WRITTEN TASK:
Copy the listing exactly, please, and keep every picture out of it.

[Opening MATERIAL FOR THIS EXERCISE section]

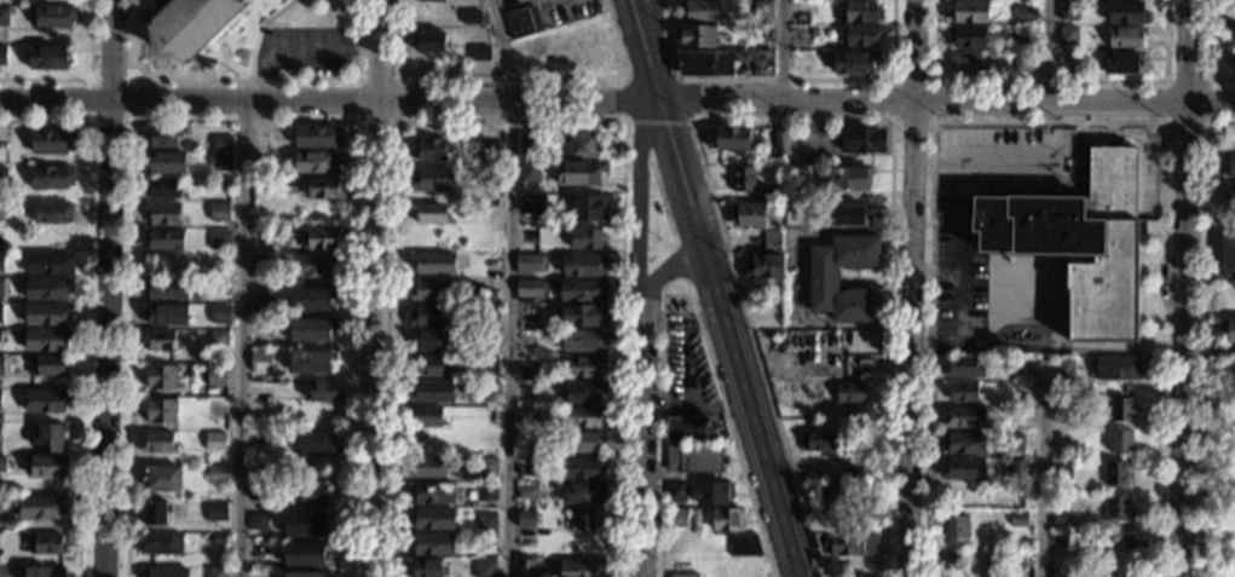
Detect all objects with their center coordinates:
building: (431, 1)
building: (761, 10)
building: (700, 12)
building: (966, 13)
building: (1066, 13)
building: (859, 14)
building: (1124, 14)
building: (1024, 16)
building: (3, 17)
building: (52, 18)
building: (471, 18)
building: (520, 23)
building: (1232, 24)
building: (203, 28)
road: (258, 32)
building: (1094, 32)
building: (694, 37)
building: (860, 37)
building: (966, 39)
building: (1066, 39)
building: (1123, 39)
building: (430, 42)
road: (297, 46)
road: (656, 48)
road: (642, 49)
road: (781, 49)
road: (1050, 50)
building: (479, 53)
road: (1207, 53)
building: (1231, 54)
building: (2, 55)
building: (47, 58)
building: (1065, 60)
building: (584, 62)
building: (720, 63)
building: (853, 63)
building: (1022, 64)
building: (1120, 64)
building: (964, 65)
road: (84, 78)
road: (128, 78)
road: (243, 78)
road: (511, 78)
road: (650, 78)
road: (785, 79)
road: (1048, 81)
road: (328, 96)
road: (945, 99)
road: (931, 119)
road: (242, 120)
road: (397, 120)
road: (509, 120)
road: (781, 120)
road: (655, 121)
road: (1047, 122)
road: (1209, 122)
building: (163, 137)
building: (315, 137)
building: (778, 138)
building: (258, 139)
building: (728, 140)
building: (3, 141)
building: (50, 142)
building: (526, 142)
building: (861, 142)
building: (217, 143)
building: (579, 146)
road: (636, 148)
building: (428, 150)
building: (486, 154)
building: (315, 162)
building: (165, 163)
building: (220, 163)
road: (984, 166)
building: (1229, 168)
building: (527, 172)
building: (2, 173)
building: (578, 173)
building: (50, 177)
building: (742, 180)
building: (846, 180)
building: (430, 181)
building: (222, 183)
building: (324, 188)
building: (161, 189)
building: (791, 190)
building: (1228, 195)
building: (771, 196)
road: (661, 200)
road: (637, 201)
building: (530, 205)
building: (587, 208)
building: (1, 210)
building: (218, 213)
building: (51, 214)
building: (162, 214)
building: (428, 214)
building: (486, 214)
building: (746, 216)
building: (845, 216)
building: (261, 237)
building: (527, 239)
building: (163, 240)
building: (322, 240)
building: (584, 240)
building: (219, 241)
building: (1080, 244)
building: (1228, 258)
building: (764, 261)
building: (0, 262)
building: (48, 264)
building: (433, 264)
building: (531, 264)
road: (680, 264)
building: (261, 265)
building: (312, 265)
building: (583, 266)
road: (933, 268)
road: (661, 272)
road: (958, 272)
road: (682, 282)
building: (822, 283)
road: (512, 286)
building: (220, 287)
building: (0, 288)
road: (104, 288)
road: (376, 288)
road: (909, 288)
road: (1181, 288)
building: (46, 289)
building: (165, 290)
building: (529, 290)
building: (581, 290)
building: (429, 291)
building: (1229, 294)
building: (484, 297)
building: (261, 298)
building: (311, 300)
road: (86, 304)
building: (1, 313)
building: (164, 314)
building: (46, 315)
building: (218, 315)
building: (487, 315)
building: (582, 316)
building: (425, 318)
building: (260, 328)
building: (310, 331)
building: (1231, 331)
building: (772, 335)
building: (843, 335)
road: (242, 336)
road: (726, 337)
building: (218, 338)
building: (45, 340)
building: (160, 341)
building: (426, 341)
building: (486, 341)
building: (525, 341)
building: (581, 342)
road: (1204, 349)
building: (259, 361)
building: (311, 361)
building: (488, 365)
building: (1016, 366)
building: (1068, 366)
building: (0, 367)
building: (47, 367)
building: (427, 367)
building: (582, 367)
building: (961, 369)
building: (1115, 369)
building: (528, 372)
building: (215, 377)
building: (159, 378)
building: (431, 392)
building: (488, 392)
building: (322, 393)
building: (583, 393)
building: (796, 394)
building: (848, 394)
building: (961, 394)
building: (0, 400)
building: (44, 401)
building: (1118, 410)
building: (159, 412)
building: (525, 414)
building: (424, 417)
building: (582, 418)
building: (962, 420)
building: (685, 430)
building: (870, 437)
building: (47, 439)
building: (279, 440)
building: (522, 440)
building: (214, 442)
building: (314, 442)
building: (580, 442)
building: (819, 442)
road: (637, 443)
building: (157, 444)
building: (488, 444)
building: (1117, 444)
building: (1012, 445)
building: (961, 446)
building: (693, 459)
building: (1, 465)
building: (488, 466)
building: (46, 467)
building: (525, 468)
road: (1041, 468)
building: (425, 469)
building: (580, 470)
building: (960, 471)
building: (1013, 471)
building: (1060, 472)
park: (1215, 472)
building: (858, 473)
building: (1114, 475)
building: (216, 476)
building: (163, 479)
building: (258, 492)
building: (432, 492)
building: (524, 493)
building: (581, 493)
building: (674, 493)
building: (712, 493)
building: (483, 494)
building: (830, 494)
building: (311, 496)
building: (0, 503)
building: (39, 507)
building: (1115, 510)
building: (215, 512)
building: (154, 513)
building: (675, 519)
building: (430, 520)
building: (524, 520)
building: (1016, 520)
building: (583, 521)
building: (726, 521)
building: (257, 522)
building: (485, 522)
building: (1060, 524)
building: (304, 526)
building: (955, 529)
building: (214, 540)
building: (1121, 543)
building: (45, 544)
building: (160, 545)
building: (431, 545)
building: (844, 545)
building: (741, 546)
building: (1060, 546)
building: (257, 553)
building: (303, 554)
building: (1013, 558)
building: (950, 559)
building: (987, 562)
building: (427, 567)
building: (485, 567)
building: (523, 568)
building: (580, 568)
building: (1101, 570)
building: (43, 572)
building: (215, 572)
building: (164, 573)
building: (256, 575)
building: (303, 575)
building: (687, 576)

[Closing MATERIAL FOR THIS EXERCISE section]

WRITTEN REPLY:
Detect all objects with their center coordinates:
building: (431, 1)
building: (761, 10)
building: (700, 12)
building: (966, 13)
building: (1066, 13)
building: (859, 14)
building: (1124, 14)
building: (1024, 16)
building: (3, 17)
building: (52, 18)
building: (471, 18)
building: (520, 23)
building: (1232, 24)
building: (203, 28)
road: (258, 32)
building: (1094, 32)
building: (694, 37)
building: (860, 37)
building: (966, 39)
building: (1066, 39)
building: (1123, 39)
building: (430, 42)
road: (297, 46)
road: (656, 48)
road: (642, 49)
road: (781, 49)
road: (1050, 50)
building: (479, 53)
road: (1207, 53)
building: (1231, 54)
building: (2, 55)
building: (47, 58)
building: (1065, 60)
building: (584, 62)
building: (720, 63)
building: (853, 63)
building: (1022, 64)
building: (1120, 64)
building: (964, 65)
road: (84, 78)
road: (128, 78)
road: (243, 78)
road: (511, 78)
road: (650, 78)
road: (785, 79)
road: (1048, 81)
road: (328, 96)
road: (945, 99)
road: (931, 119)
road: (242, 120)
road: (397, 120)
road: (509, 120)
road: (781, 120)
road: (655, 121)
road: (1047, 122)
road: (1209, 122)
building: (163, 137)
building: (315, 137)
building: (778, 138)
building: (258, 139)
building: (728, 140)
building: (3, 141)
building: (50, 142)
building: (526, 142)
building: (861, 142)
building: (217, 143)
building: (579, 146)
road: (636, 148)
building: (428, 150)
building: (486, 154)
building: (315, 162)
building: (165, 163)
building: (220, 163)
road: (984, 166)
building: (1229, 168)
building: (527, 172)
building: (2, 173)
building: (578, 173)
building: (50, 177)
building: (742, 180)
building: (846, 180)
building: (430, 181)
building: (222, 183)
building: (324, 188)
building: (161, 189)
building: (791, 190)
building: (1228, 195)
building: (771, 196)
road: (661, 200)
road: (637, 201)
building: (530, 205)
building: (587, 208)
building: (1, 210)
building: (218, 213)
building: (51, 214)
building: (162, 214)
building: (428, 214)
building: (486, 214)
building: (746, 216)
building: (845, 216)
building: (261, 237)
building: (527, 239)
building: (163, 240)
building: (322, 240)
building: (584, 240)
building: (219, 241)
building: (1080, 244)
building: (1228, 258)
building: (764, 261)
building: (0, 262)
building: (48, 264)
building: (433, 264)
building: (531, 264)
road: (680, 264)
building: (261, 265)
building: (312, 265)
building: (583, 266)
road: (933, 268)
road: (661, 272)
road: (958, 272)
road: (682, 282)
building: (822, 283)
road: (512, 286)
building: (220, 287)
building: (0, 288)
road: (104, 288)
road: (376, 288)
road: (909, 288)
road: (1181, 288)
building: (46, 289)
building: (165, 290)
building: (529, 290)
building: (581, 290)
building: (429, 291)
building: (1229, 294)
building: (484, 297)
building: (261, 298)
building: (311, 300)
road: (86, 304)
building: (1, 313)
building: (164, 314)
building: (46, 315)
building: (218, 315)
building: (487, 315)
building: (582, 316)
building: (425, 318)
building: (260, 328)
building: (310, 331)
building: (1231, 331)
building: (772, 335)
building: (843, 335)
road: (242, 336)
road: (726, 337)
building: (218, 338)
building: (45, 340)
building: (160, 341)
building: (426, 341)
building: (486, 341)
building: (525, 341)
building: (581, 342)
road: (1204, 349)
building: (259, 361)
building: (311, 361)
building: (488, 365)
building: (1016, 366)
building: (1068, 366)
building: (0, 367)
building: (47, 367)
building: (427, 367)
building: (582, 367)
building: (961, 369)
building: (1115, 369)
building: (528, 372)
building: (215, 377)
building: (159, 378)
building: (431, 392)
building: (488, 392)
building: (322, 393)
building: (583, 393)
building: (796, 394)
building: (848, 394)
building: (961, 394)
building: (0, 400)
building: (44, 401)
building: (1118, 410)
building: (159, 412)
building: (525, 414)
building: (424, 417)
building: (582, 418)
building: (962, 420)
building: (685, 430)
building: (870, 437)
building: (47, 439)
building: (279, 440)
building: (522, 440)
building: (214, 442)
building: (314, 442)
building: (580, 442)
building: (819, 442)
road: (637, 443)
building: (157, 444)
building: (488, 444)
building: (1117, 444)
building: (1012, 445)
building: (961, 446)
building: (693, 459)
building: (1, 465)
building: (488, 466)
building: (46, 467)
building: (525, 468)
road: (1041, 468)
building: (425, 469)
building: (580, 470)
building: (960, 471)
building: (1013, 471)
building: (1060, 472)
park: (1215, 472)
building: (858, 473)
building: (1114, 475)
building: (216, 476)
building: (163, 479)
building: (258, 492)
building: (432, 492)
building: (524, 493)
building: (581, 493)
building: (674, 493)
building: (712, 493)
building: (483, 494)
building: (830, 494)
building: (311, 496)
building: (0, 503)
building: (39, 507)
building: (1115, 510)
building: (215, 512)
building: (154, 513)
building: (675, 519)
building: (430, 520)
building: (524, 520)
building: (1016, 520)
building: (583, 521)
building: (726, 521)
building: (257, 522)
building: (485, 522)
building: (1060, 524)
building: (304, 526)
building: (955, 529)
building: (214, 540)
building: (1121, 543)
building: (45, 544)
building: (160, 545)
building: (431, 545)
building: (844, 545)
building: (741, 546)
building: (1060, 546)
building: (257, 553)
building: (303, 554)
building: (1013, 558)
building: (950, 559)
building: (987, 562)
building: (427, 567)
building: (485, 567)
building: (523, 568)
building: (580, 568)
building: (1101, 570)
building: (43, 572)
building: (215, 572)
building: (164, 573)
building: (256, 575)
building: (303, 575)
building: (687, 576)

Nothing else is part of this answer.